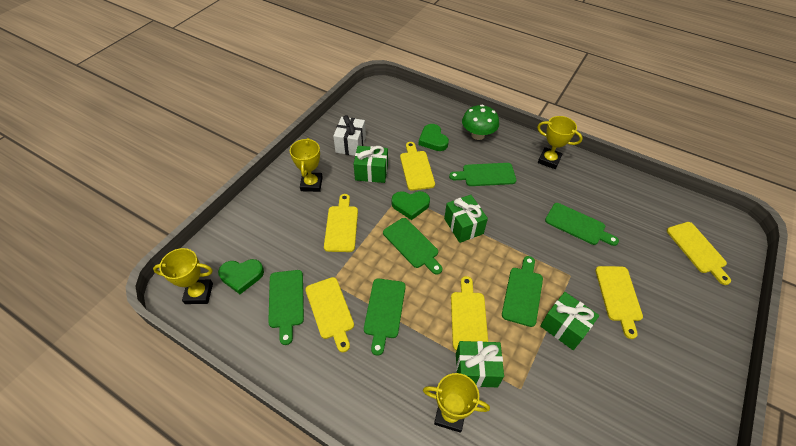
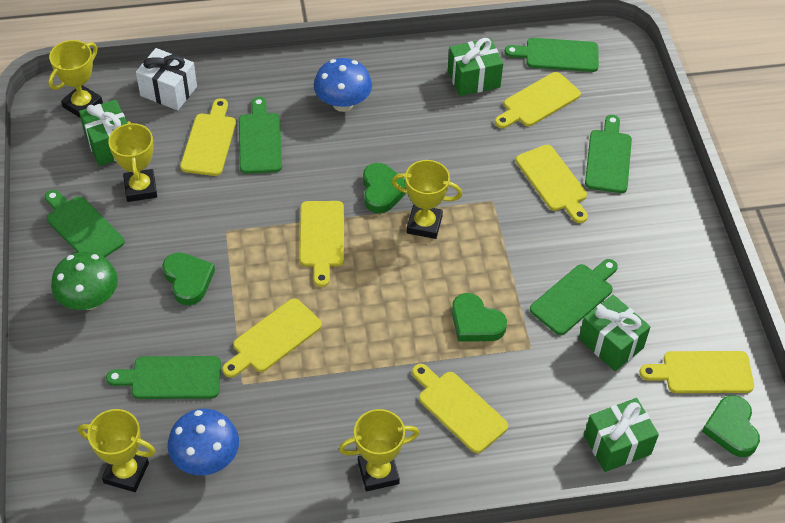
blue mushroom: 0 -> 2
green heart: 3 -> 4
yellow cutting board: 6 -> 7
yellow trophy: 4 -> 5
--
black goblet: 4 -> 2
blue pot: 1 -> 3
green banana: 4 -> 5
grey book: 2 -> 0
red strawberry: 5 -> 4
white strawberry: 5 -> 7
* * *
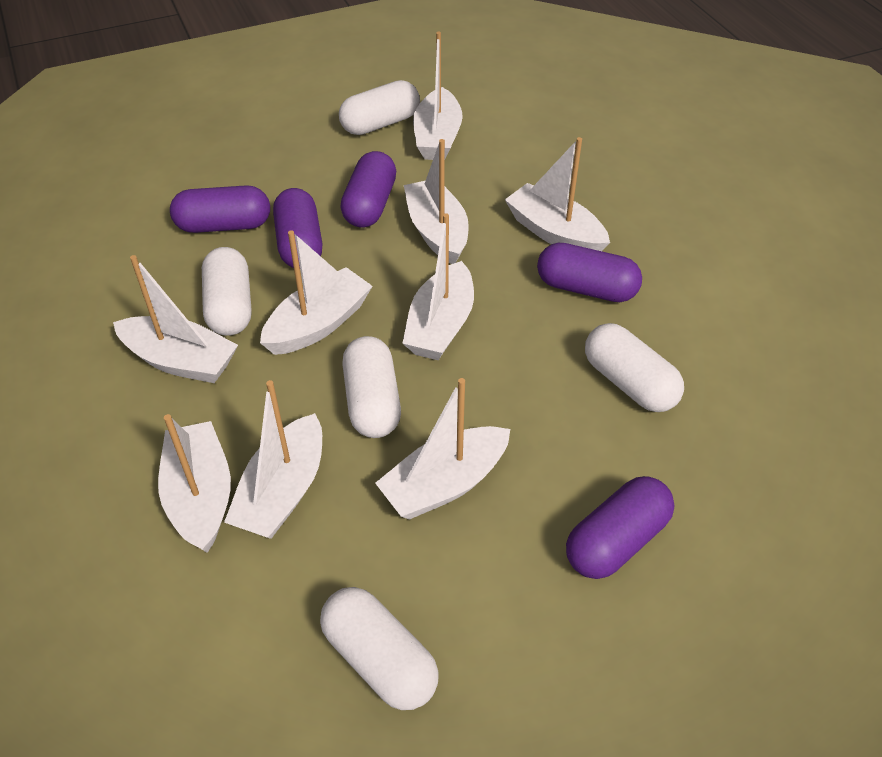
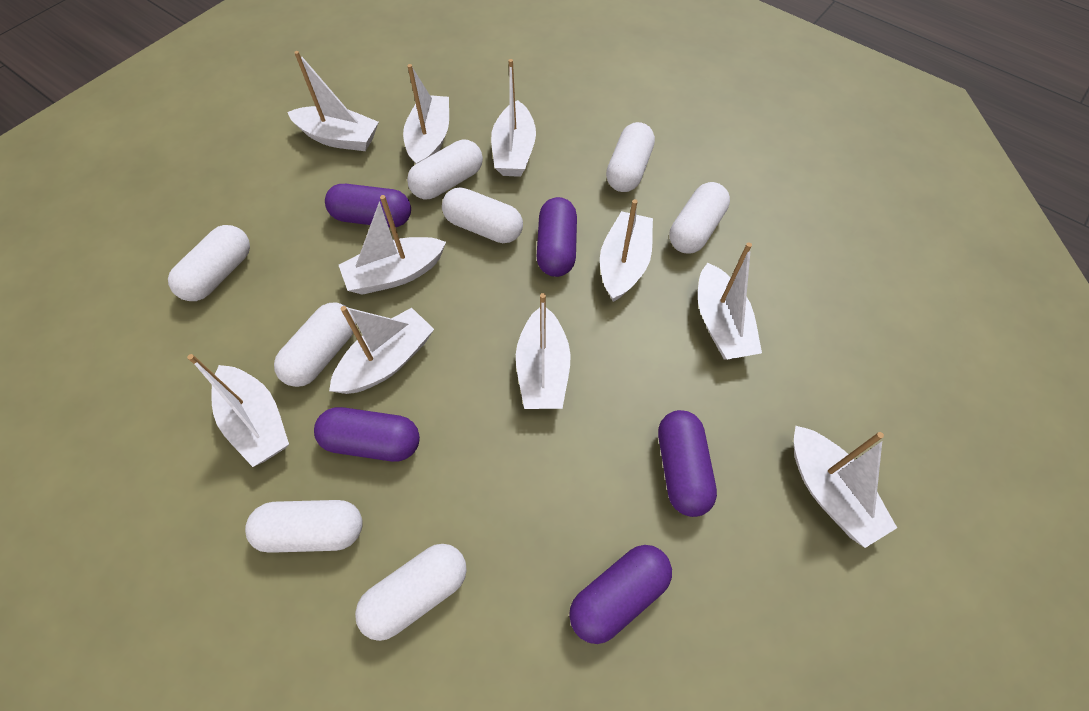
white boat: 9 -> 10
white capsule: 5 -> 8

- [WHAT YOU WILL DO]:
Within the data above, the lines from the one with "blue mushroom: 0 -> 2" to the one with "yellow trophy: 4 -> 5" must be repeated exactly; no other line belongs in the answer.

- [SOLUTION TO THE PROBLEM]:
blue mushroom: 0 -> 2
green heart: 3 -> 4
yellow cutting board: 6 -> 7
yellow trophy: 4 -> 5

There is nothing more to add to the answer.